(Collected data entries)

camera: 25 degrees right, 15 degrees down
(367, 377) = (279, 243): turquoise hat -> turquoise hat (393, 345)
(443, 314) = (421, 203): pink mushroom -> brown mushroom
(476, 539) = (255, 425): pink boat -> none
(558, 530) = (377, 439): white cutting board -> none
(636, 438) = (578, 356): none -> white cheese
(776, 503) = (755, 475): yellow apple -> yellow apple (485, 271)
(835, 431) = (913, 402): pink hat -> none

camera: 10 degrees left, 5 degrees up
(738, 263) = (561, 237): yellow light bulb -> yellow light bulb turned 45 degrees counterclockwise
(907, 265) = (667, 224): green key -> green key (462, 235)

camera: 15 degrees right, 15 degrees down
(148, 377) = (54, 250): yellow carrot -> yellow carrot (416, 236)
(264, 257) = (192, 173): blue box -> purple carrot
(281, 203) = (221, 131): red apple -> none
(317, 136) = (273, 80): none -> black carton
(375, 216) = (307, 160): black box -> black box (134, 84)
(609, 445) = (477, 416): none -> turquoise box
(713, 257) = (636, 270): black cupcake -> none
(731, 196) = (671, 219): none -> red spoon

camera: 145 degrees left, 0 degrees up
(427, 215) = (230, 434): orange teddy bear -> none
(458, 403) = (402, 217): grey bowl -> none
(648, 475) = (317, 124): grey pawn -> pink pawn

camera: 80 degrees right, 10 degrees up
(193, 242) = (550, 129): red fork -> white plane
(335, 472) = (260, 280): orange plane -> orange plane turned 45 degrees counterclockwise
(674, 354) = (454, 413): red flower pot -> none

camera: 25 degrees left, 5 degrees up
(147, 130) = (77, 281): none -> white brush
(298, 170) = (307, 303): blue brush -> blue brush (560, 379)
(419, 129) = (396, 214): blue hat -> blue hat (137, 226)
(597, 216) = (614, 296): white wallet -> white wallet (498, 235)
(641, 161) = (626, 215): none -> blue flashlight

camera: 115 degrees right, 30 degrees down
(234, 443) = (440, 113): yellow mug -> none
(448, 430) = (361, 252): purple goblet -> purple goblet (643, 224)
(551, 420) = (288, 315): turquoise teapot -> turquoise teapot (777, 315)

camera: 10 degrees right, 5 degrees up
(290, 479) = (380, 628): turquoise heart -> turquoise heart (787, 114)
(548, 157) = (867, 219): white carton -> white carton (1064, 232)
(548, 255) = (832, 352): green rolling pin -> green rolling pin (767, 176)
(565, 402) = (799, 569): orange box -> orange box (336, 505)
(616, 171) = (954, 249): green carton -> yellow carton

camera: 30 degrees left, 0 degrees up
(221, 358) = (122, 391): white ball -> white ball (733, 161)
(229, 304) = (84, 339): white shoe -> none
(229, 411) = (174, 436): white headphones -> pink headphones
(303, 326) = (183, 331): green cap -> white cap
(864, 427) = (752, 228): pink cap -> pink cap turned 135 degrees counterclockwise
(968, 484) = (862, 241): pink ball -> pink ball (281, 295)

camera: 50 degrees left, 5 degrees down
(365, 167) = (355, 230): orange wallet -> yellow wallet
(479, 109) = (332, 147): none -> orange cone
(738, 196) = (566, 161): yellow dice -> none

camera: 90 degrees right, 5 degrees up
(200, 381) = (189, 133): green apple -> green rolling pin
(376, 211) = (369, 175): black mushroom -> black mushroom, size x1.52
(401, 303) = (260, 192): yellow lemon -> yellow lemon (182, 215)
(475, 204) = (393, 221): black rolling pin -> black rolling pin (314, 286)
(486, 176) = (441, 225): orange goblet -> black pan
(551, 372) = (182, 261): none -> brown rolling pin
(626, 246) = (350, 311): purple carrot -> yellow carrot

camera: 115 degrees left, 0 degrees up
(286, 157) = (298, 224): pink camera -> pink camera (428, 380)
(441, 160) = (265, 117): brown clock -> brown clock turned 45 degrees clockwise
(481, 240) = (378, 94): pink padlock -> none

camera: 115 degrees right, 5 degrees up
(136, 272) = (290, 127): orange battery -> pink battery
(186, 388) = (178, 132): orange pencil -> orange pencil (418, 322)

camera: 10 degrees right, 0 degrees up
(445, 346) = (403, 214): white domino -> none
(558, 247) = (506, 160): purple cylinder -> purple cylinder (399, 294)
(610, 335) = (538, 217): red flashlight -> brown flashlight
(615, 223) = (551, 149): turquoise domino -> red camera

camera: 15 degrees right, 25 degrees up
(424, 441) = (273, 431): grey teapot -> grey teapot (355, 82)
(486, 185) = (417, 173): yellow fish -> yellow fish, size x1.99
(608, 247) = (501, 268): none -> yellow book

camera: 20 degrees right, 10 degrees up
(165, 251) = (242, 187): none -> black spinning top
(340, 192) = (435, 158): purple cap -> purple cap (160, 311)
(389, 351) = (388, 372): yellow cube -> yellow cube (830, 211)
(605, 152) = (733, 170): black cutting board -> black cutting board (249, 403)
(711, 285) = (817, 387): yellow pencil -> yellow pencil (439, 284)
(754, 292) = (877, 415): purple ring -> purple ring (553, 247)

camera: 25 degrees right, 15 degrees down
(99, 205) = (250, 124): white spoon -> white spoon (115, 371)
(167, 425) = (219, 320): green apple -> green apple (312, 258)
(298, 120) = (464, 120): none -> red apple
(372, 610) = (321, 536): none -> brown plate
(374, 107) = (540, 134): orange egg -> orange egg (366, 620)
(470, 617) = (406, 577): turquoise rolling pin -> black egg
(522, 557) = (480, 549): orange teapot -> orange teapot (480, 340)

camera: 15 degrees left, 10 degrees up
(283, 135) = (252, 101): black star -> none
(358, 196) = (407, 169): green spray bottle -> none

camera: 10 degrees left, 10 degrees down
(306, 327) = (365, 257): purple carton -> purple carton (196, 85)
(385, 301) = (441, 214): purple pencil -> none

_What the exercise asks_
From the entries above, extract only the lines running from the one containing "(286, 157) = (298, 224): pink" through the one containing "(608, 247) = (501, 268): none -> yellow book", inclusive.

_Completed exercise_
(286, 157) = (298, 224): pink camera -> pink camera (428, 380)
(441, 160) = (265, 117): brown clock -> brown clock turned 45 degrees clockwise
(481, 240) = (378, 94): pink padlock -> none

camera: 115 degrees right, 5 degrees up
(136, 272) = (290, 127): orange battery -> pink battery
(186, 388) = (178, 132): orange pencil -> orange pencil (418, 322)

camera: 10 degrees right, 0 degrees up
(445, 346) = (403, 214): white domino -> none
(558, 247) = (506, 160): purple cylinder -> purple cylinder (399, 294)
(610, 335) = (538, 217): red flashlight -> brown flashlight
(615, 223) = (551, 149): turquoise domino -> red camera

camera: 15 degrees right, 25 degrees up
(424, 441) = (273, 431): grey teapot -> grey teapot (355, 82)
(486, 185) = (417, 173): yellow fish -> yellow fish, size x1.99
(608, 247) = (501, 268): none -> yellow book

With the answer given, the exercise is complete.